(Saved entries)
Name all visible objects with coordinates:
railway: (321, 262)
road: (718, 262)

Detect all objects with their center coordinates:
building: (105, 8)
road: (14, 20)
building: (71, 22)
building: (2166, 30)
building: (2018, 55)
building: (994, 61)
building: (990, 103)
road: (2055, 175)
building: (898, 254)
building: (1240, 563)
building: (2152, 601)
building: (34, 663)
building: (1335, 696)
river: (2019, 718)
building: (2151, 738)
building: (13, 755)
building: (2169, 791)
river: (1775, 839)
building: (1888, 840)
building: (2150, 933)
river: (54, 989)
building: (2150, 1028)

> _Task requirements_
Restate the data above word for word, please.

> _Your solution_
Name all visible objects with coordinates:
railway: (321, 262)
road: (718, 262)

Detect all objects with their center coordinates:
building: (105, 8)
road: (14, 20)
building: (71, 22)
building: (2166, 30)
building: (2018, 55)
building: (994, 61)
building: (990, 103)
road: (2055, 175)
building: (898, 254)
building: (1240, 563)
building: (2152, 601)
building: (34, 663)
building: (1335, 696)
river: (2019, 718)
building: (2151, 738)
building: (13, 755)
building: (2169, 791)
river: (1775, 839)
building: (1888, 840)
building: (2150, 933)
river: (54, 989)
building: (2150, 1028)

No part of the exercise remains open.